## WHAT YOU NEED TO DO
Repeat the listing that follows exactly. Pictures are not part of the copy.

## TASK INPUTS
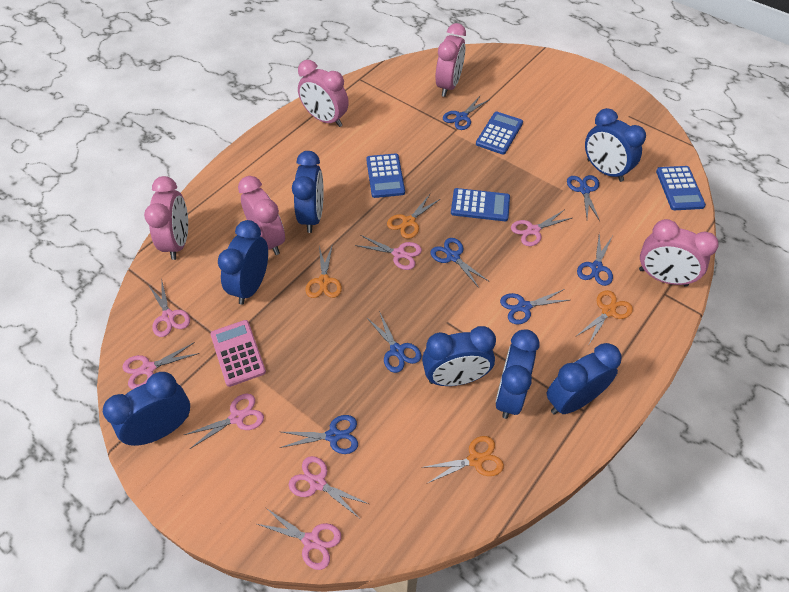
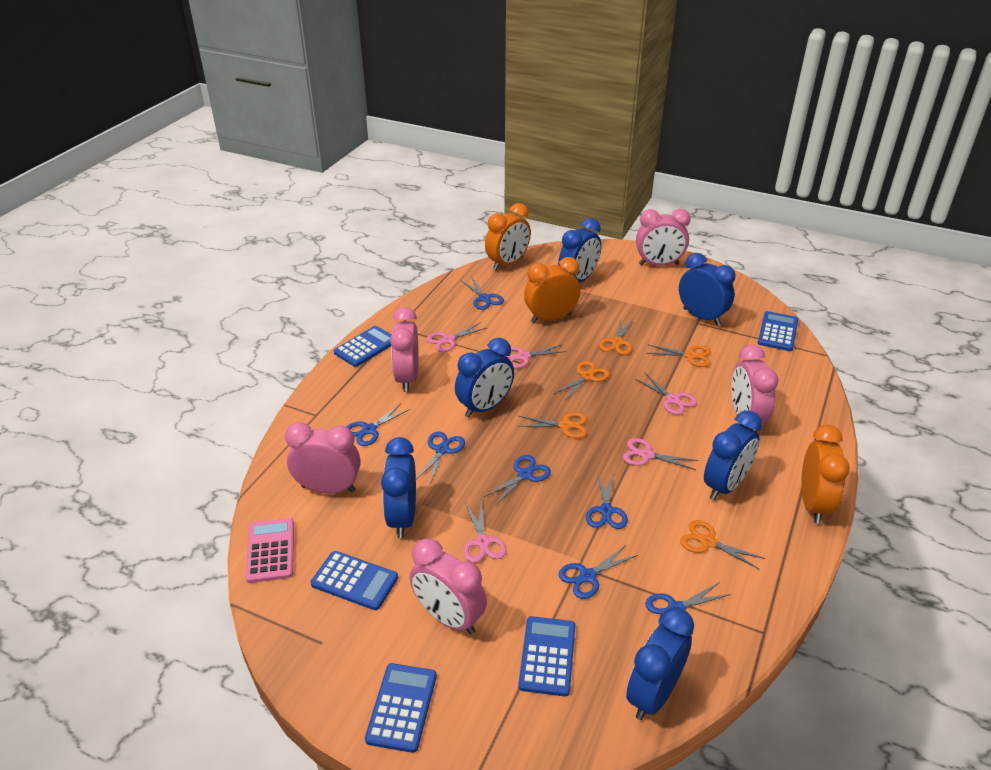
blue calculator: 4 -> 5
blue clock: 7 -> 6
orange clock: 0 -> 3
orange scissors: 4 -> 5
pink scissors: 7 -> 5

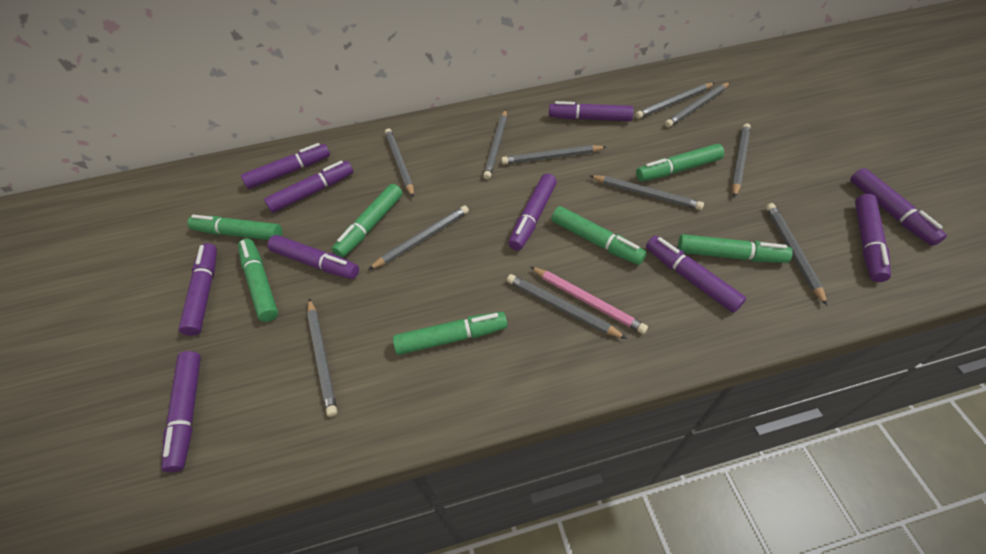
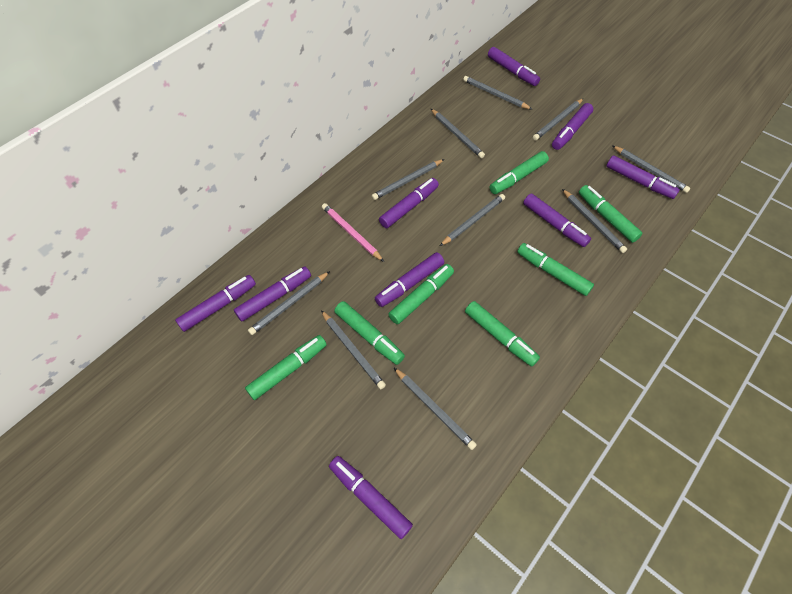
grey pencil: 11 -> 10
purple marker: 10 -> 9

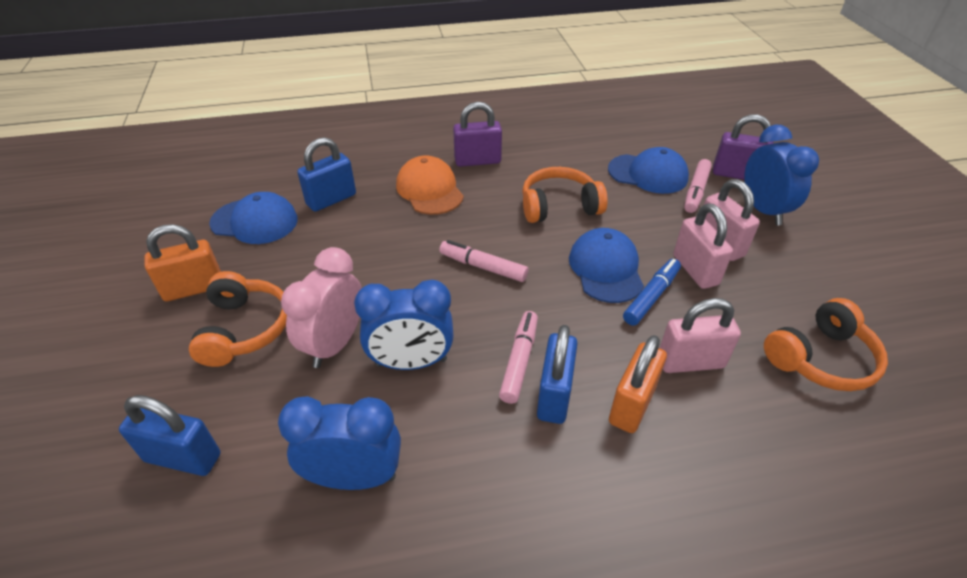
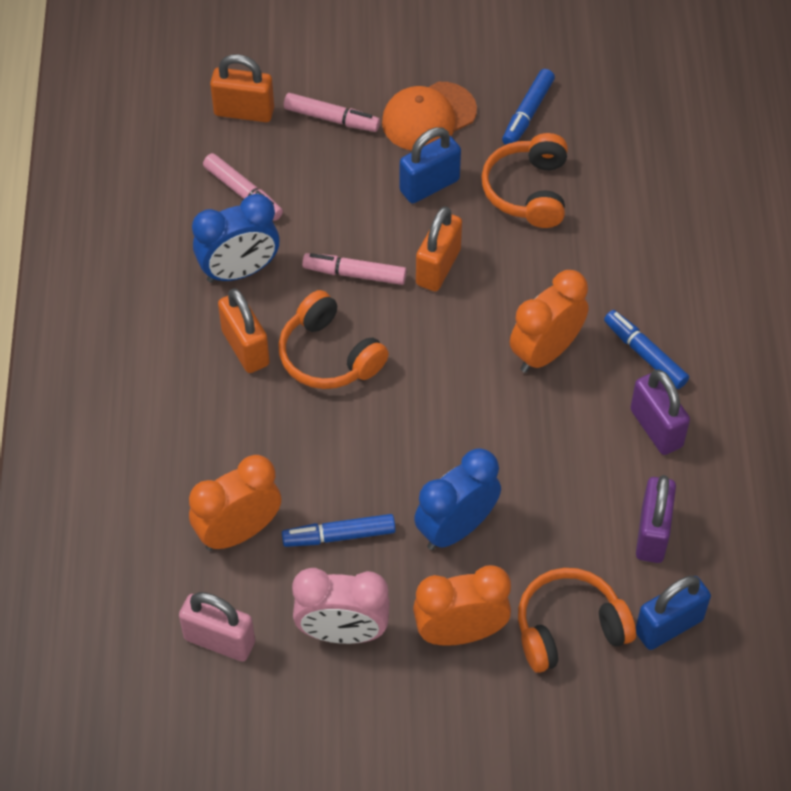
blue cap: 3 -> 0
blue clock: 3 -> 2
blue marker: 1 -> 3
blue padlock: 3 -> 2
orange clock: 0 -> 3
orange padlock: 2 -> 3
pink padlock: 3 -> 1

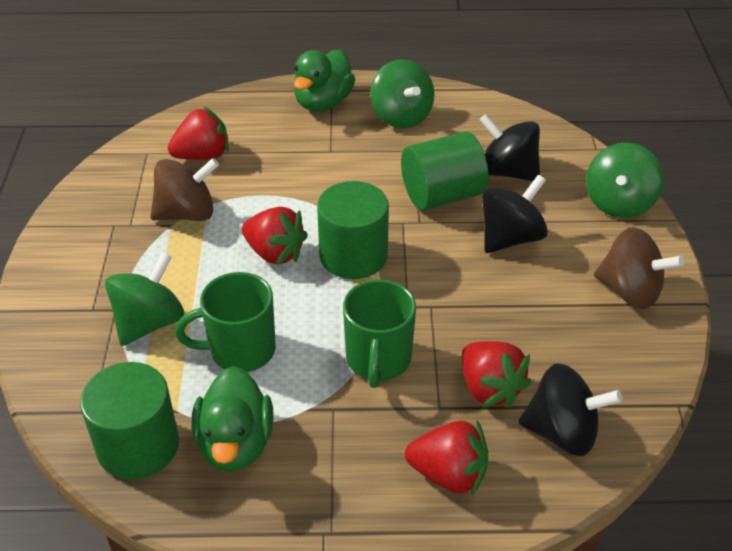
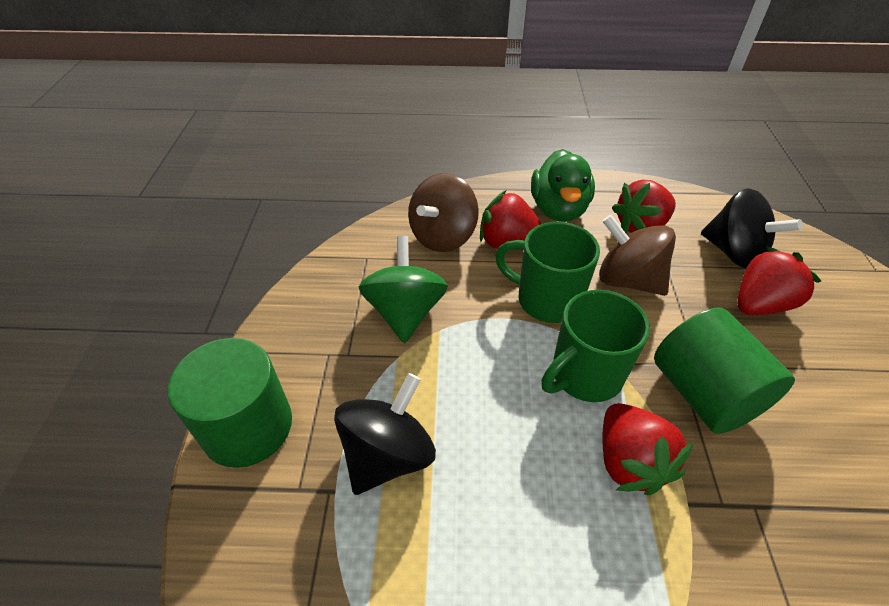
black spinning top: 3 -> 2
green cylinder: 3 -> 2
green duck: 2 -> 1
green spinning top: 3 -> 1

## WRITTEN SOLUTION
blue calculator: 4 -> 5
blue clock: 7 -> 6
orange clock: 0 -> 3
orange scissors: 4 -> 5
pink scissors: 7 -> 5

grey pencil: 11 -> 10
purple marker: 10 -> 9

blue cap: 3 -> 0
blue clock: 3 -> 2
blue marker: 1 -> 3
blue padlock: 3 -> 2
orange clock: 0 -> 3
orange padlock: 2 -> 3
pink padlock: 3 -> 1

black spinning top: 3 -> 2
green cylinder: 3 -> 2
green duck: 2 -> 1
green spinning top: 3 -> 1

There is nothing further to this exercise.